Only lines that contain the string "purple" should be returned from the material below.

## [Source material]
══════════════════════════════

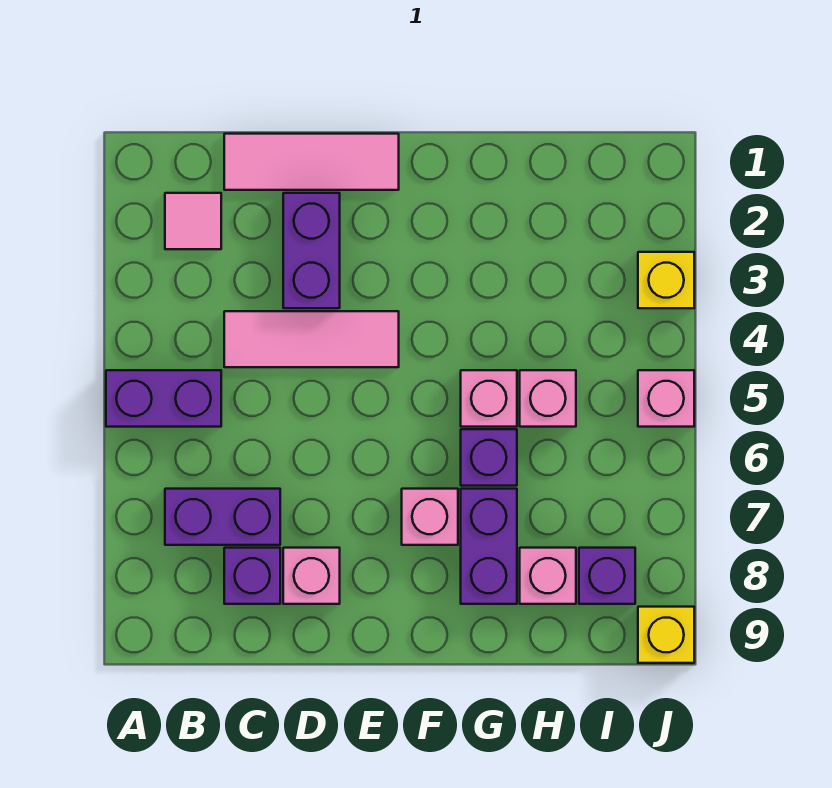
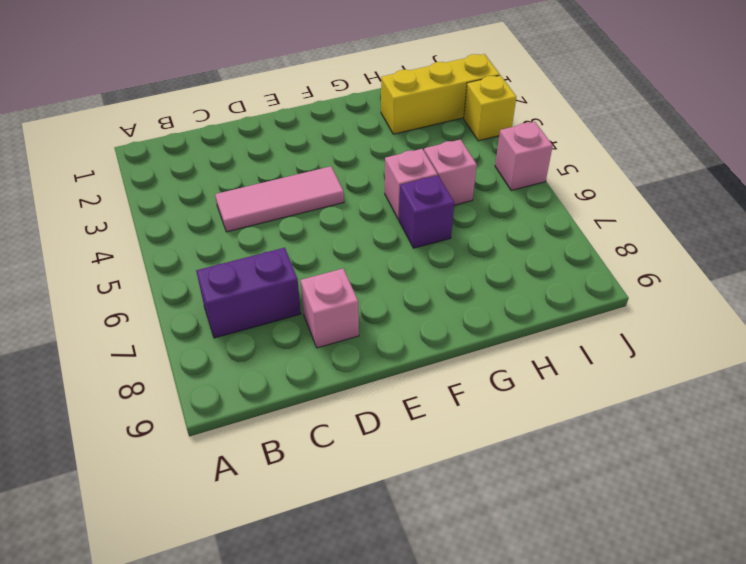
yellow 1x3 brick [381,54,500,134] -> none
none -> purple 1x2 brick [106,370,221,427]
none -> pink 1x1 tile [165,193,221,249]
none -> pink 1x3 tile [224,134,399,190]

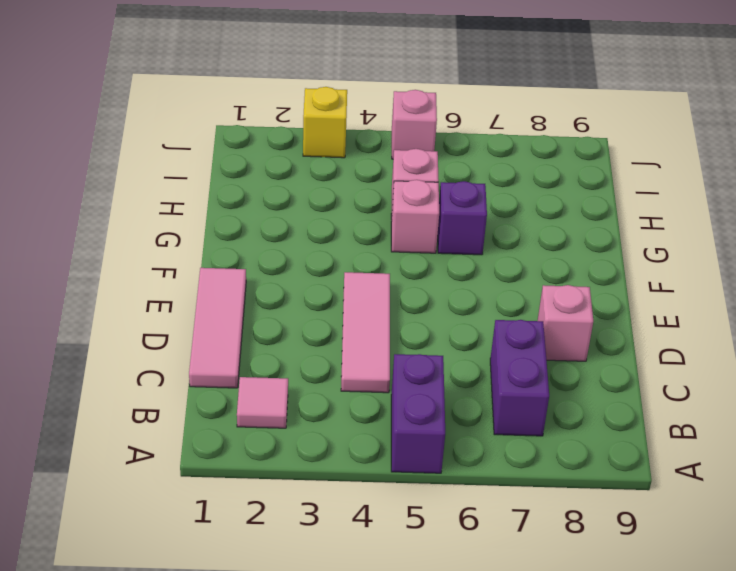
none -> purple 1x1 brick [224,548,280,604]
none -> purple 1x2 brick [283,193,340,308]
none -> pink 1x1 brick [402,489,458,545]

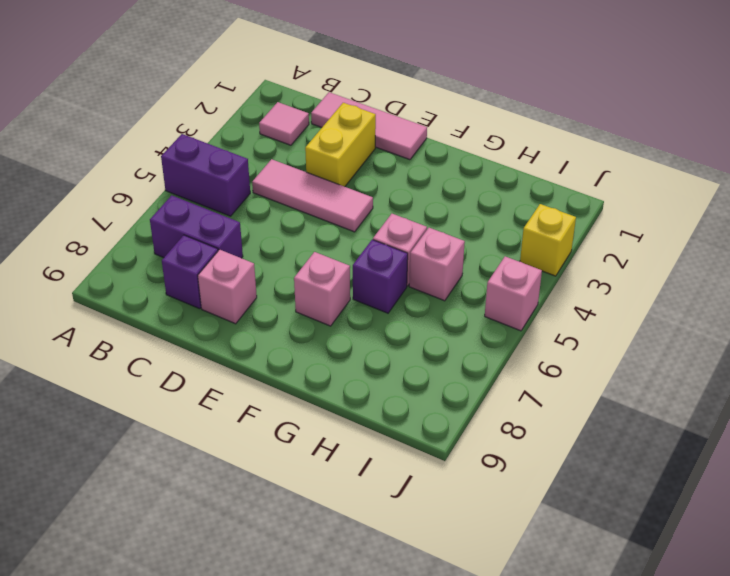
yellow 1x2 brick [305,103,376,187] -> purple 1x2 brick [283,193,340,308]
none -> purple 1x2 brick [461,489,517,604]
none -> pink 1x1 brick [520,548,576,604]
none -> purple 1x1 brick [579,548,635,604]

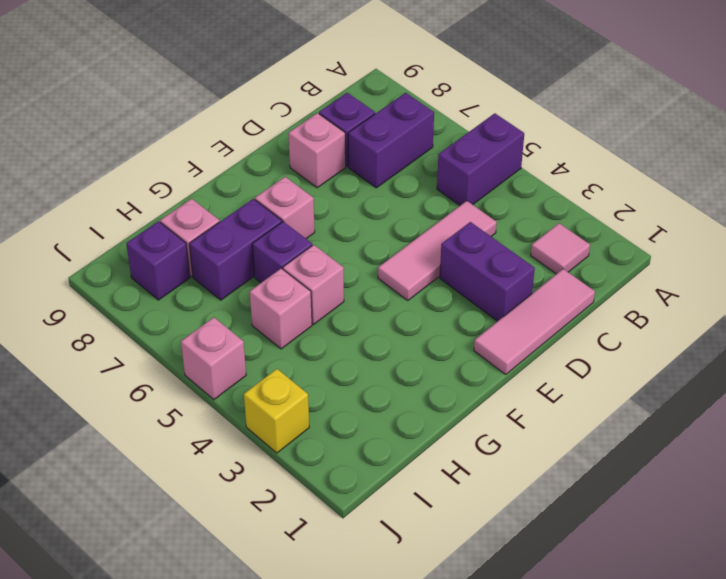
purple 1x2 brick [189,199,282,300] -> purple 1x2 brick turned to [461,489,517,604]
none -> yellow 1x1 brick [638,607,694,663]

══════════════════════════════

## [Answer to the exercise]
none -> purple 1x2 brick [106,370,221,427]
none -> purple 1x1 brick [224,548,280,604]
none -> purple 1x2 brick [283,193,340,308]
yellow 1x2 brick [305,103,376,187] -> purple 1x2 brick [283,193,340,308]
none -> purple 1x2 brick [461,489,517,604]
none -> purple 1x1 brick [579,548,635,604]
purple 1x2 brick [189,199,282,300] -> purple 1x2 brick turned to [461,489,517,604]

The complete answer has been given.